Activity >> This task asks for the lines from the one with "SW3: switch (SIG3, VS) -> button (SIG3, VS)" to the final line below, repeated exactly, with pictures omitted.

Data to examine >>
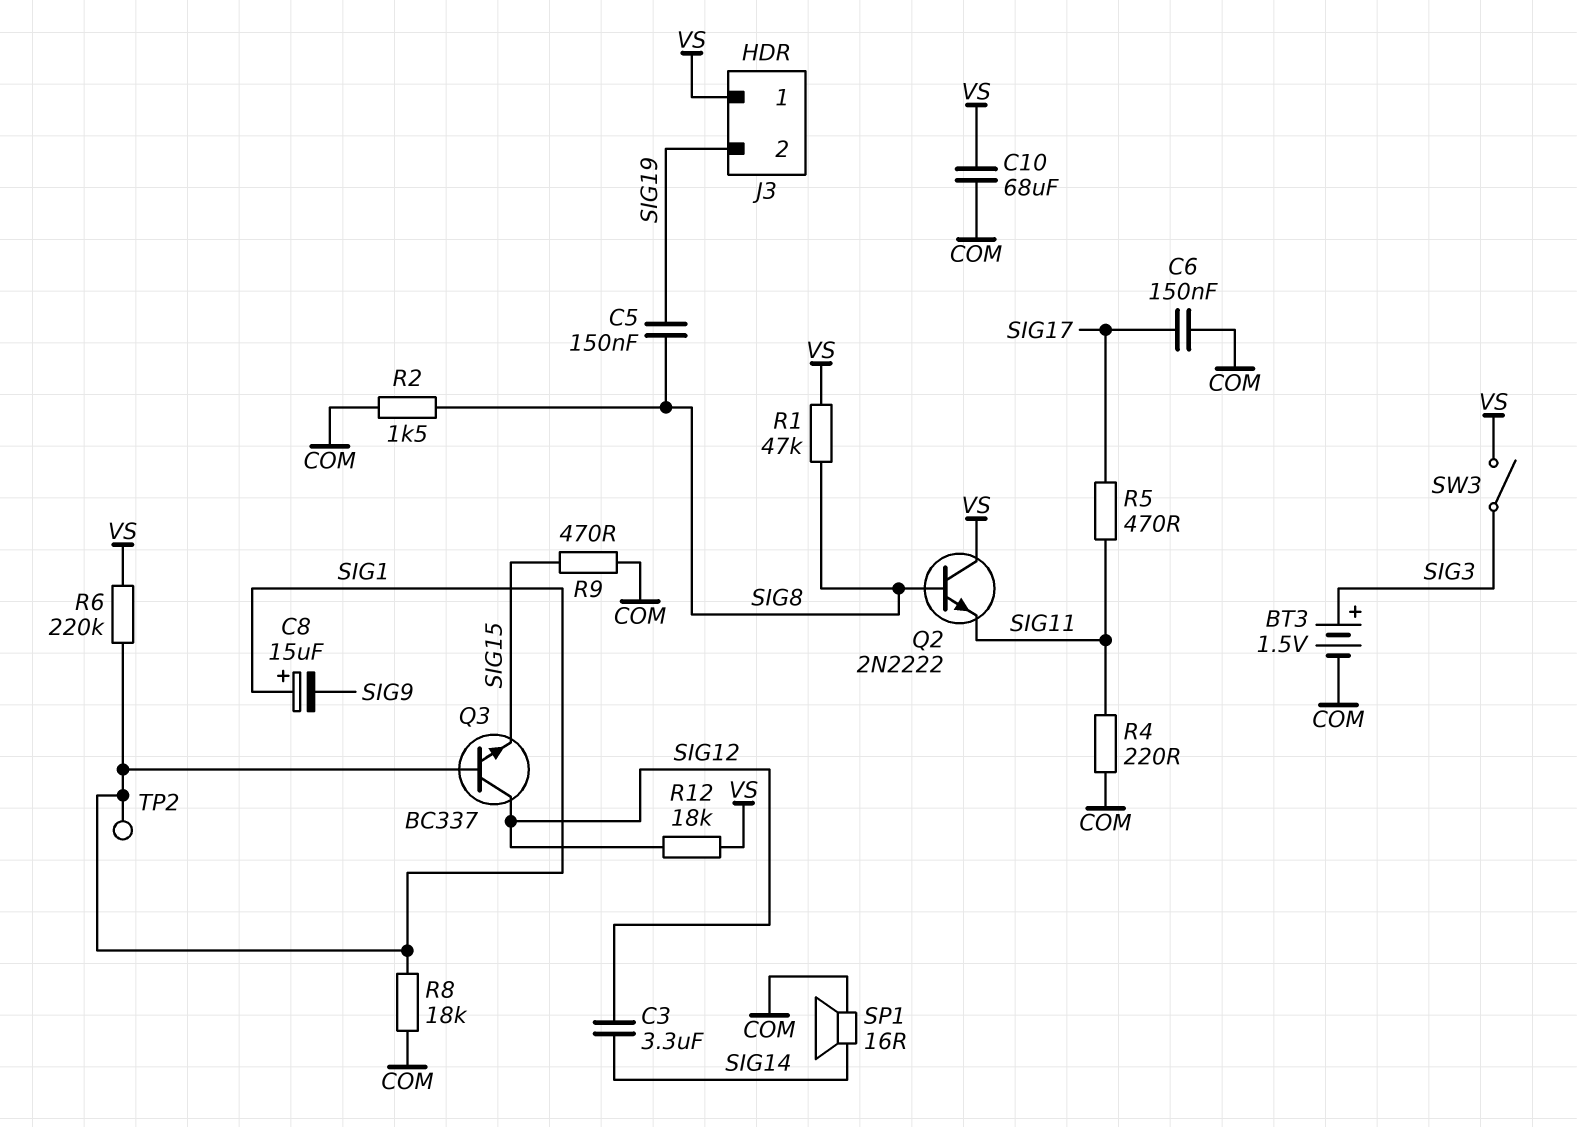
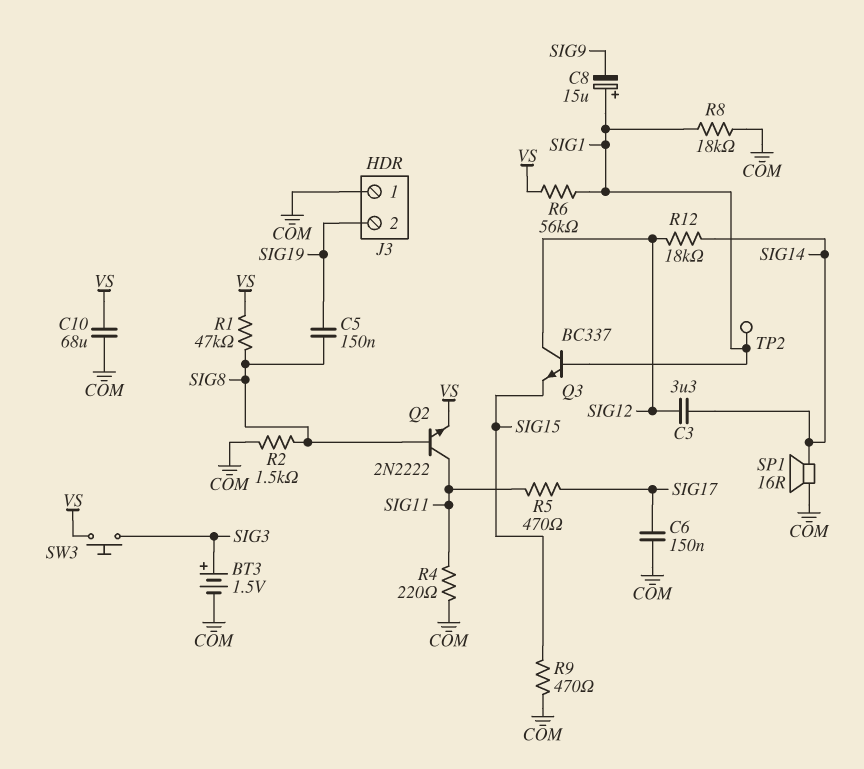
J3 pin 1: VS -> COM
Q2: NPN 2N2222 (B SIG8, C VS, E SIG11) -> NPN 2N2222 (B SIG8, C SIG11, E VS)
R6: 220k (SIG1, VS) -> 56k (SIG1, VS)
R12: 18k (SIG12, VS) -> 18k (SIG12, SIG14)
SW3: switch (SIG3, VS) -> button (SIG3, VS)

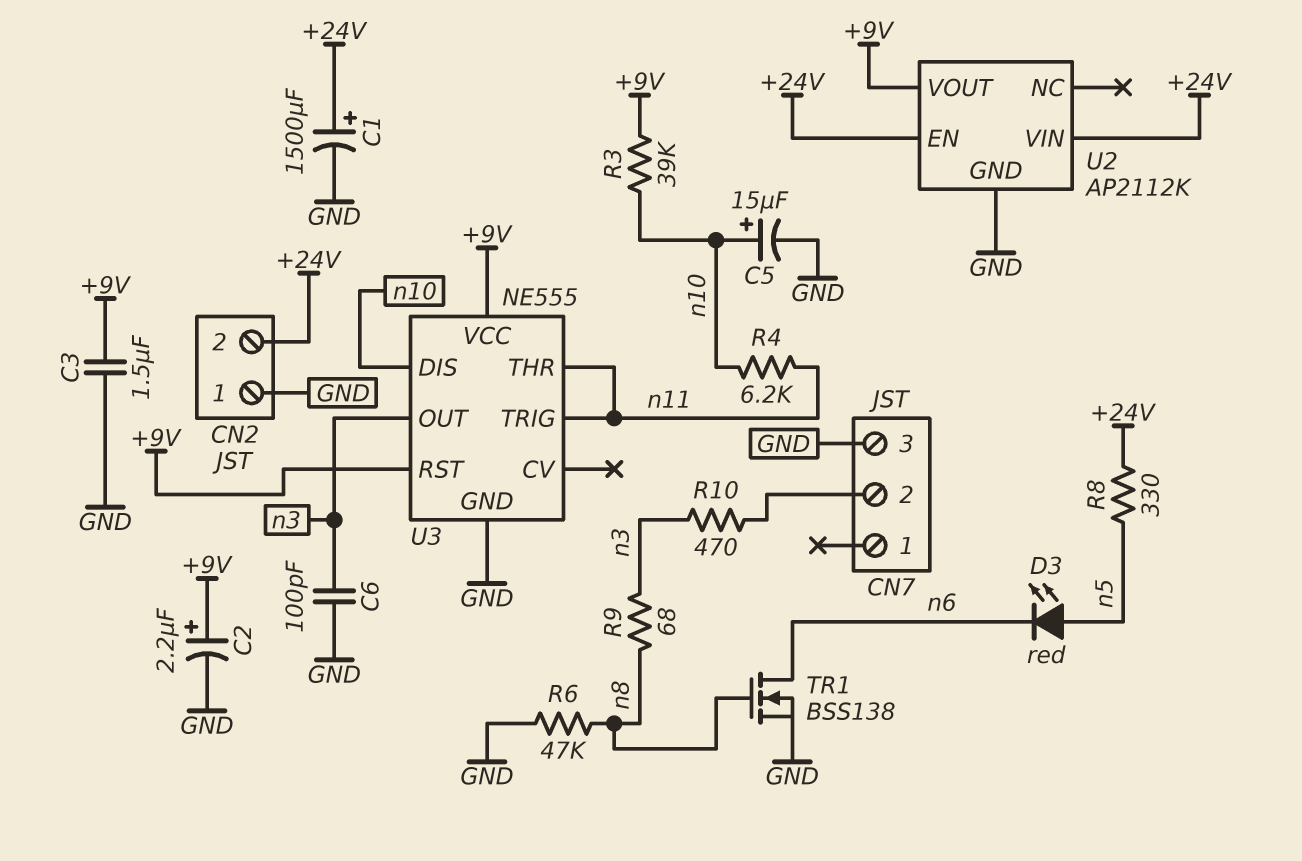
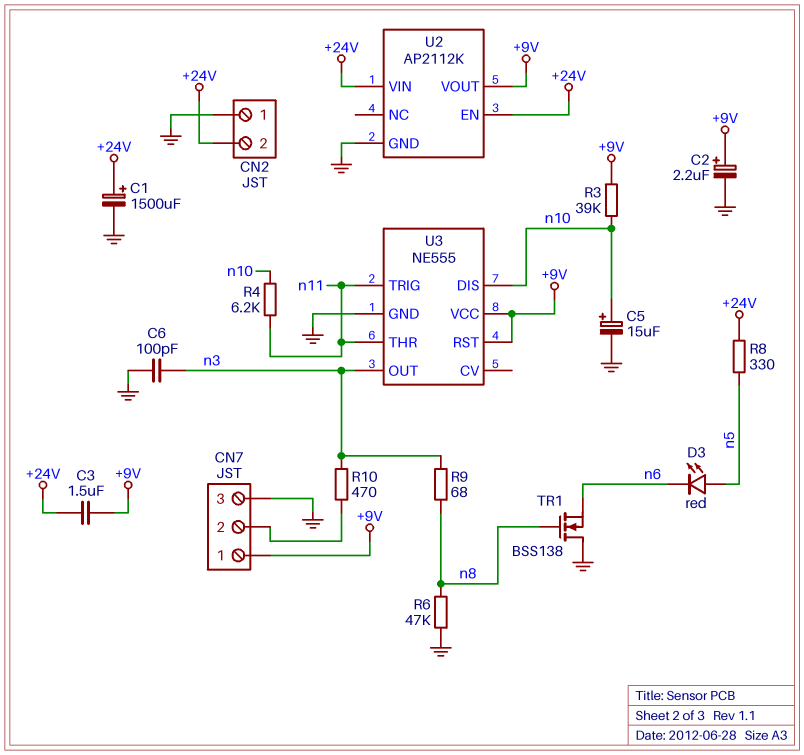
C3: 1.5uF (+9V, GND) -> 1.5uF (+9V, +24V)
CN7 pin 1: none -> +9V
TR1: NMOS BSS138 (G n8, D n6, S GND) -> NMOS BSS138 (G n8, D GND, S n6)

Written solution >>
SW3: switch (SIG3, VS) -> button (SIG3, VS)

C3: 1.5uF (+9V, GND) -> 1.5uF (+9V, +24V)
CN7 pin 1: none -> +9V
TR1: NMOS BSS138 (G n8, D n6, S GND) -> NMOS BSS138 (G n8, D GND, S n6)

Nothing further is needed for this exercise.